The output should contain the listing word for word and no pictures.

SOURCE INFORMATION =
· · · · ·

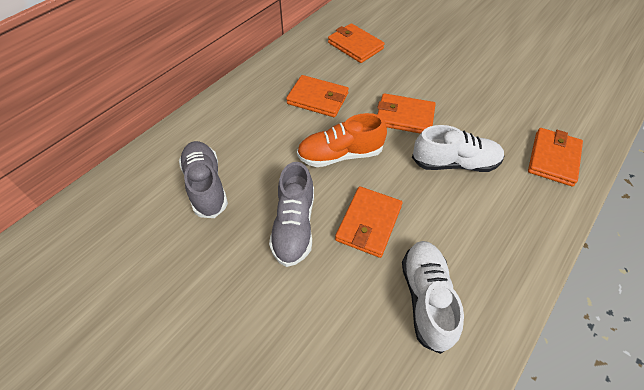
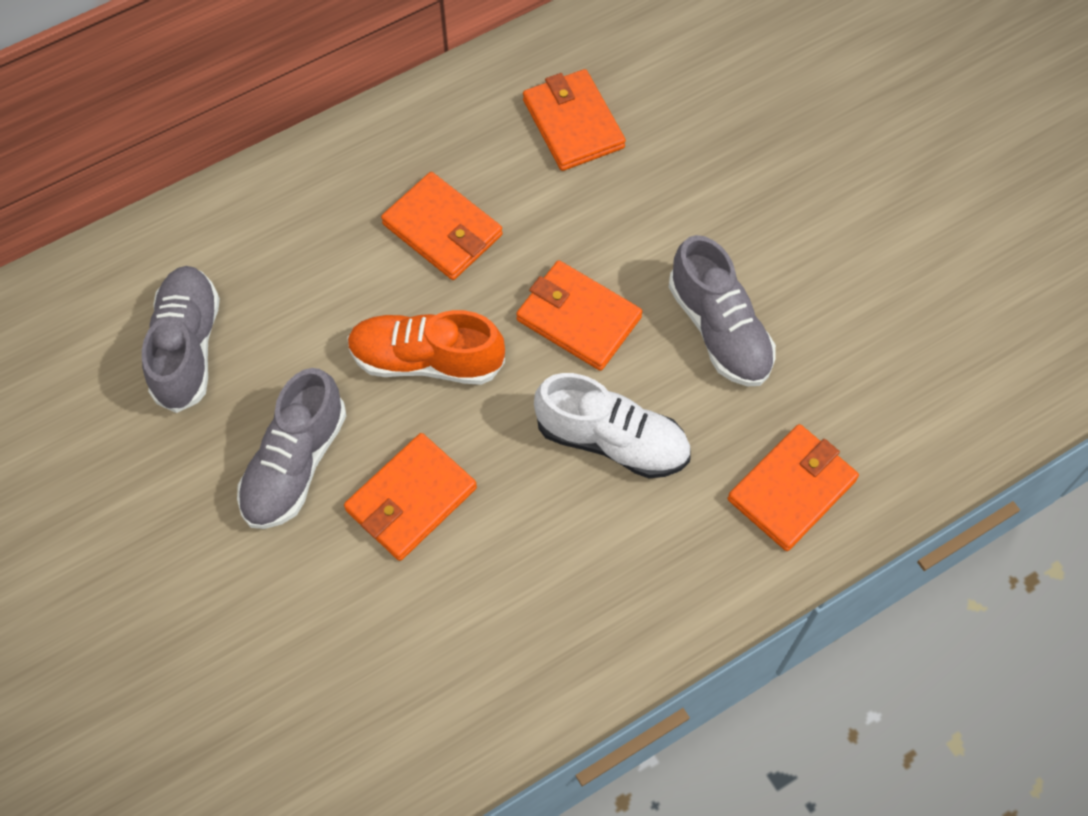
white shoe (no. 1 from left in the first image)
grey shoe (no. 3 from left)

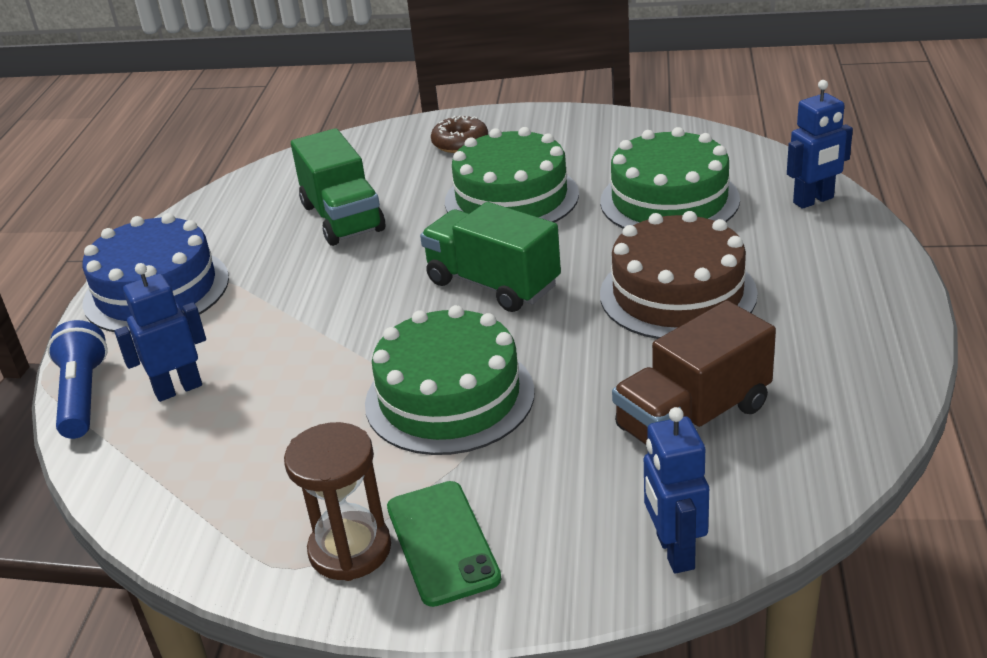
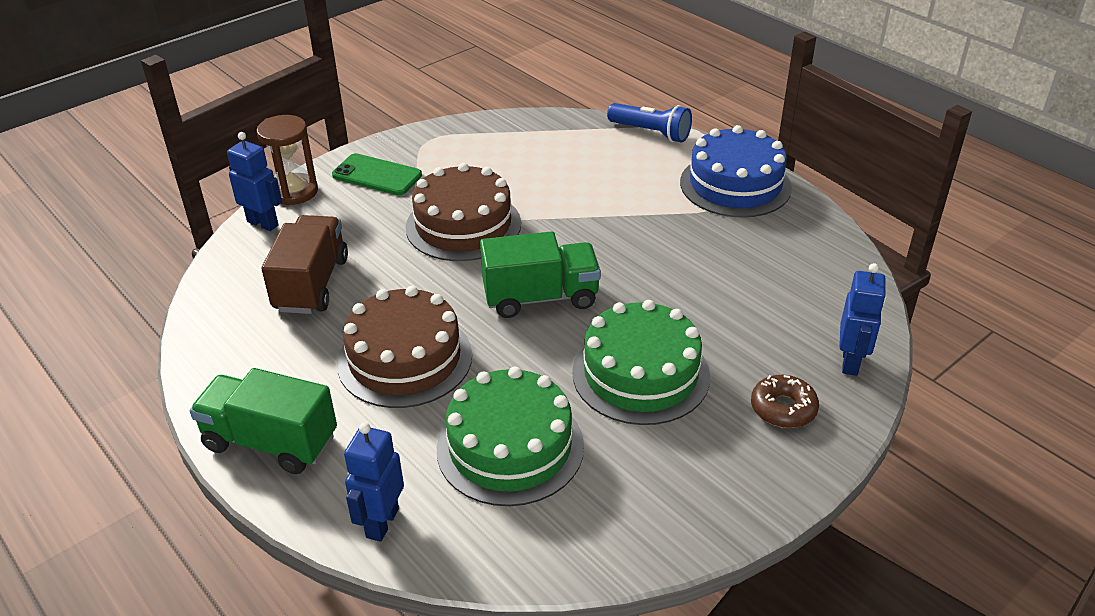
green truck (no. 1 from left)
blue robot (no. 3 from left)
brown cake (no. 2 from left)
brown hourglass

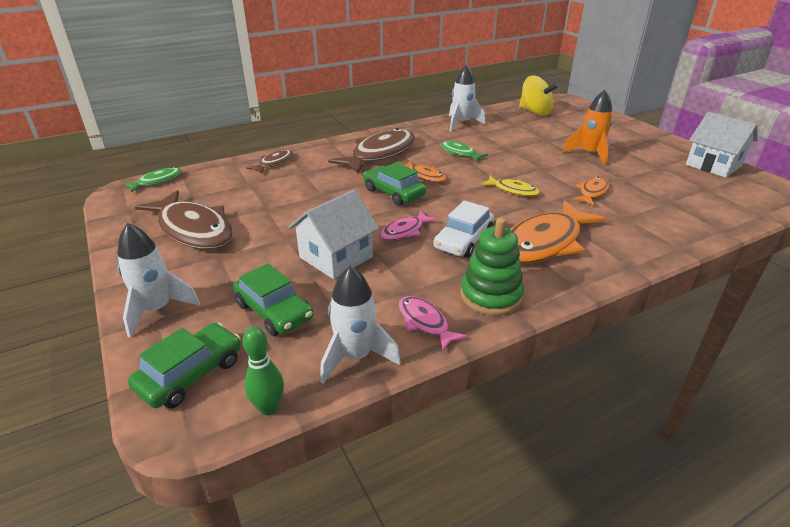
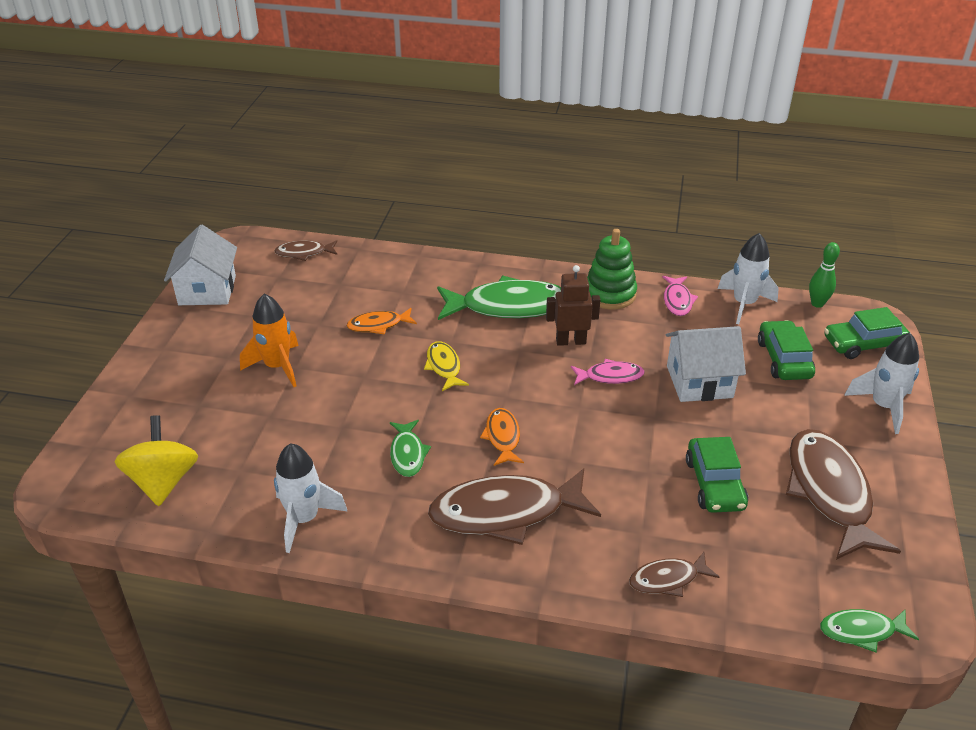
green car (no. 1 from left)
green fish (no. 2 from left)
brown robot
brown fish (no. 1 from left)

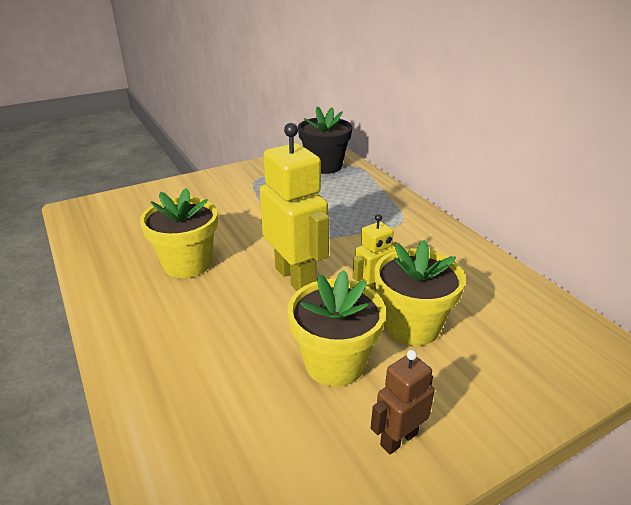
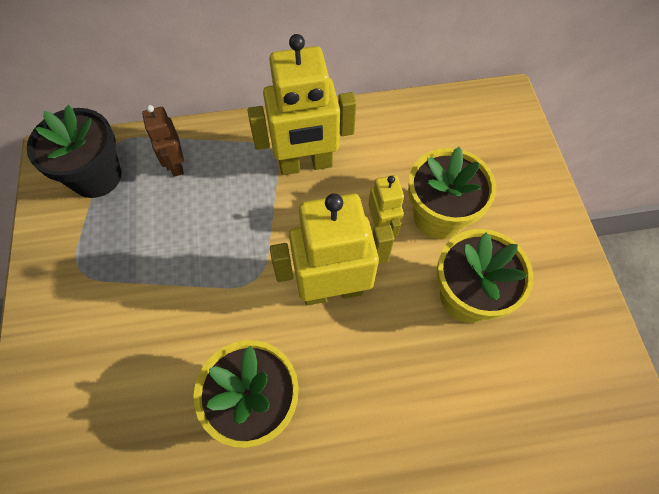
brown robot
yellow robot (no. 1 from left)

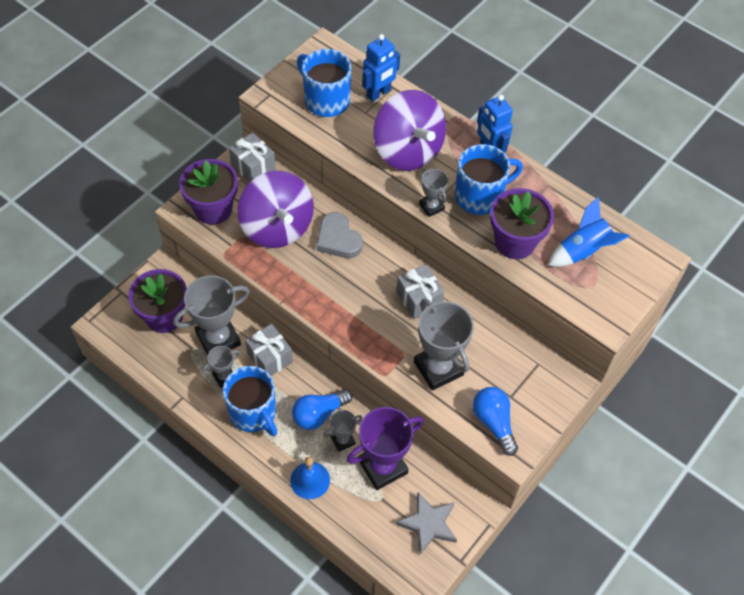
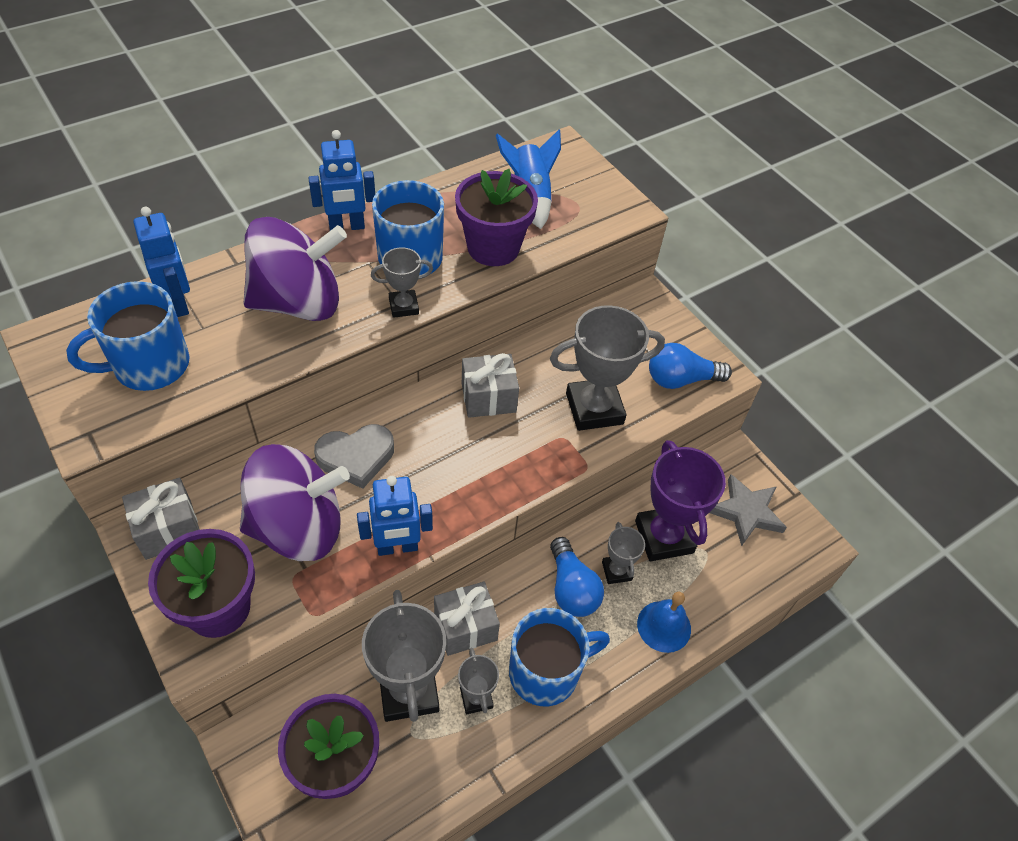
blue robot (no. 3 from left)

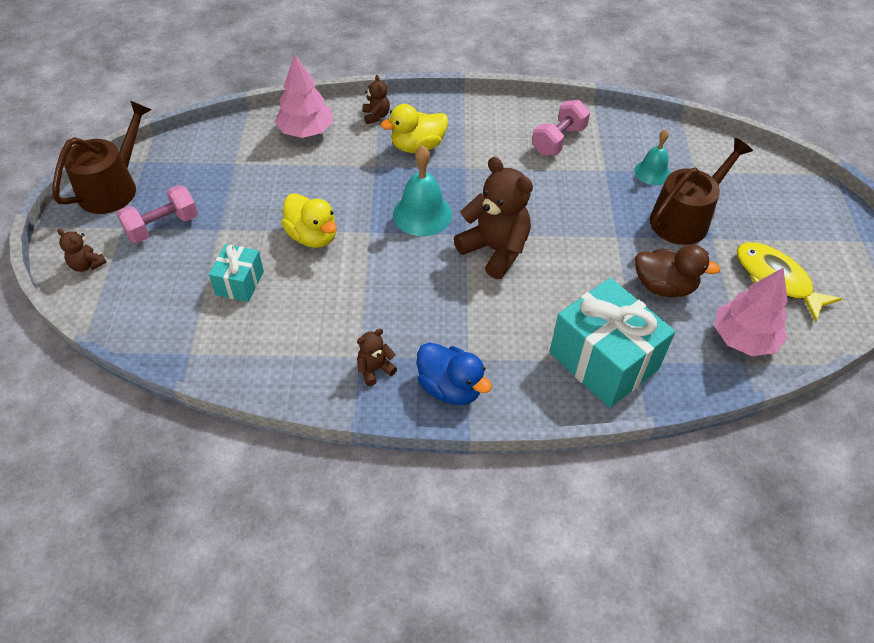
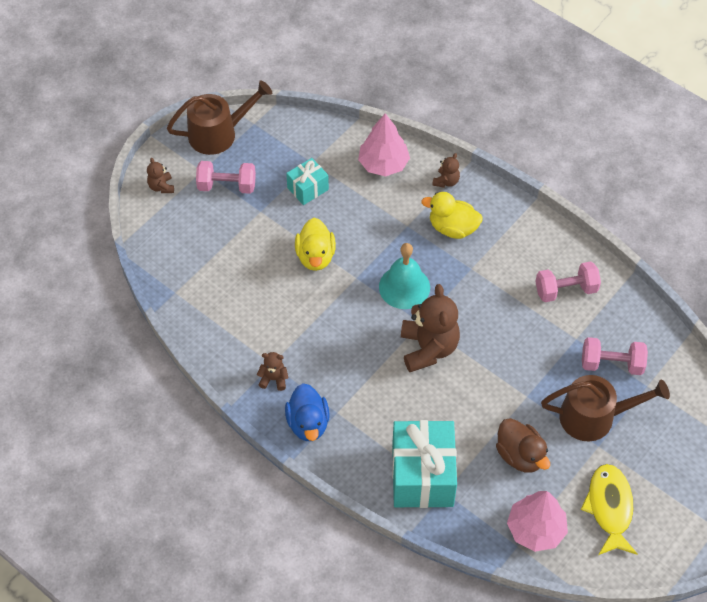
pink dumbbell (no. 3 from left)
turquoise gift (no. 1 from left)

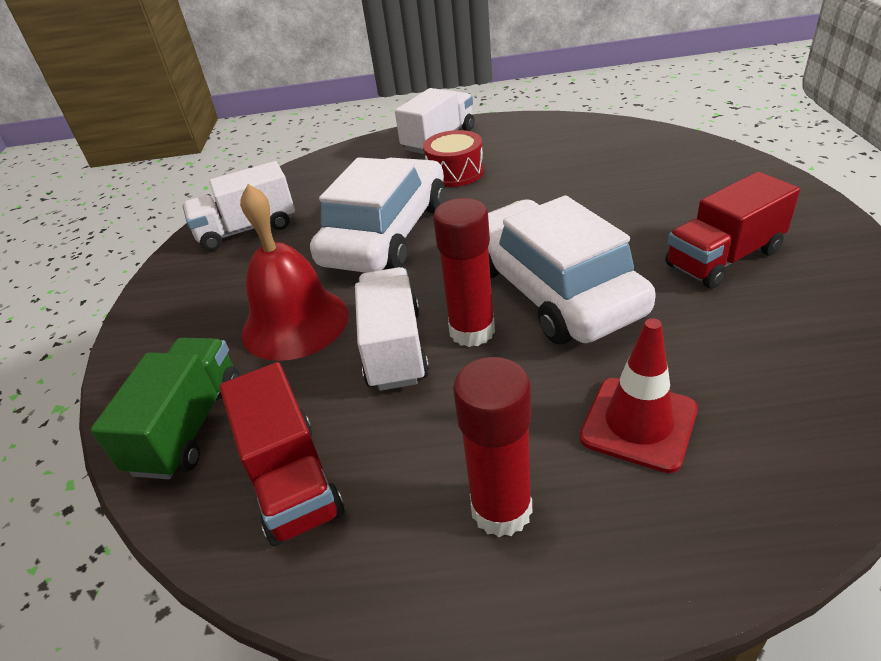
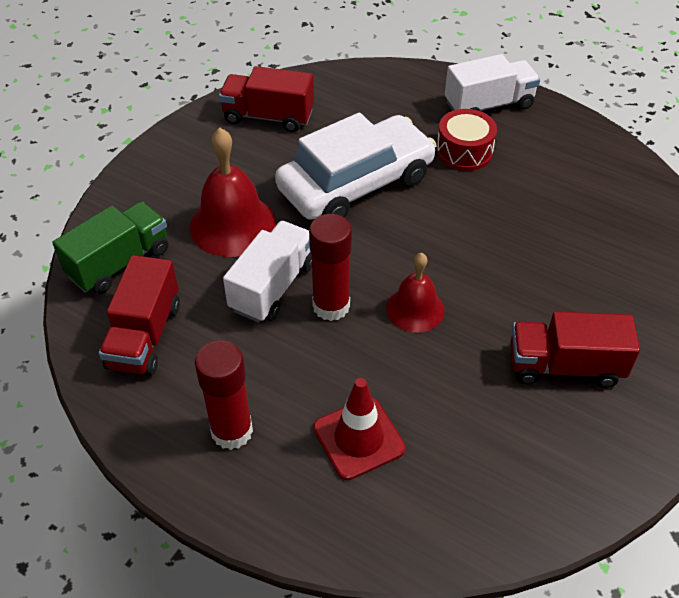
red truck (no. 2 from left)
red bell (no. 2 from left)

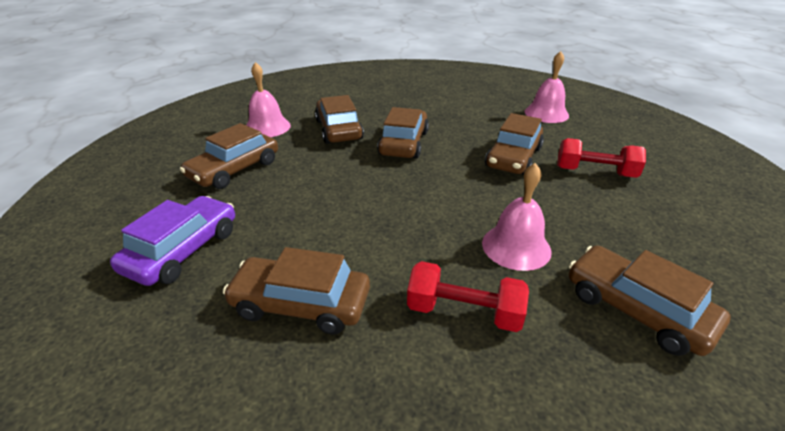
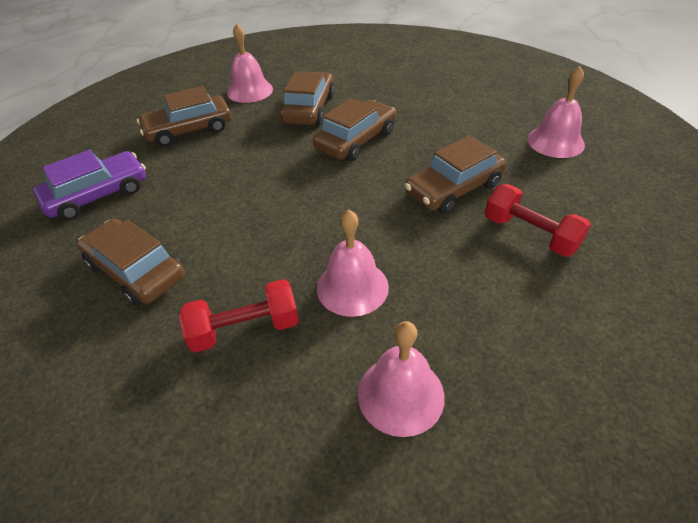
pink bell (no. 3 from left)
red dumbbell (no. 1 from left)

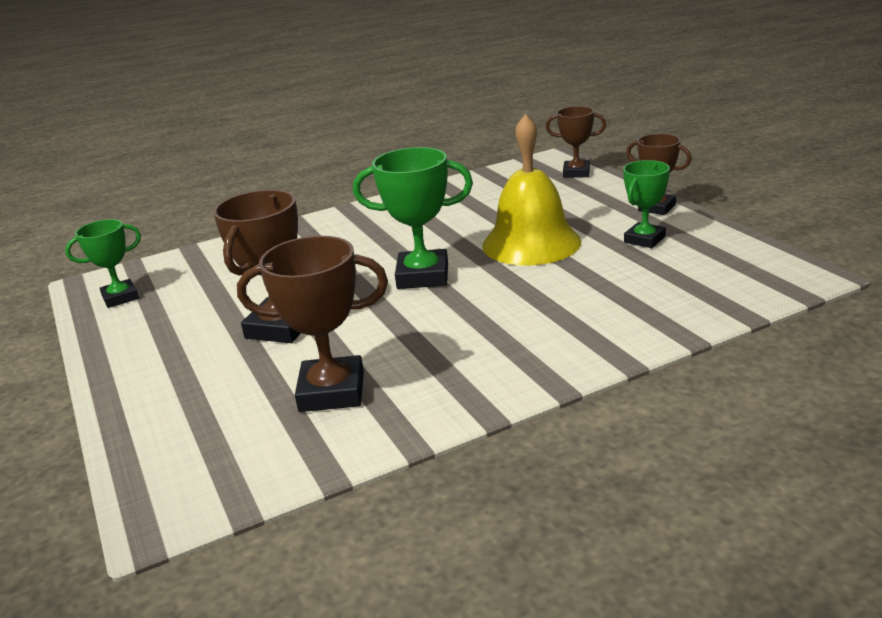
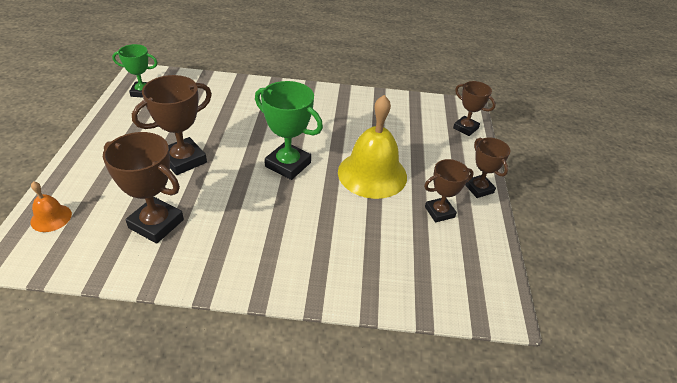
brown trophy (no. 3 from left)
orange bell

· · · · ·

TASK OUTPUT =
white shoe (no. 1 from left in the first image)
grey shoe (no. 3 from left)

green truck (no. 1 from left)
blue robot (no. 3 from left)
brown cake (no. 2 from left)
brown hourglass

green car (no. 1 from left)
green fish (no. 2 from left)
brown robot
brown fish (no. 1 from left)

brown robot
yellow robot (no. 1 from left)

blue robot (no. 3 from left)

pink dumbbell (no. 3 from left)
turquoise gift (no. 1 from left)

red truck (no. 2 from left)
red bell (no. 2 from left)

pink bell (no. 3 from left)
red dumbbell (no. 1 from left)

brown trophy (no. 3 from left)
orange bell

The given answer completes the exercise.